- **WORK ITEM**: Write out every line of the data below exactly as given.

-- MATERIAL SHOWN follows --

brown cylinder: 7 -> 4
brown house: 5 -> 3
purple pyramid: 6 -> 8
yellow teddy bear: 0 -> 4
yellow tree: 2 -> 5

-- MATERIAL SHOWN concluded --

- **OUTPUT BELOW**:
brown cylinder: 7 -> 4
brown house: 5 -> 3
purple pyramid: 6 -> 8
yellow teddy bear: 0 -> 4
yellow tree: 2 -> 5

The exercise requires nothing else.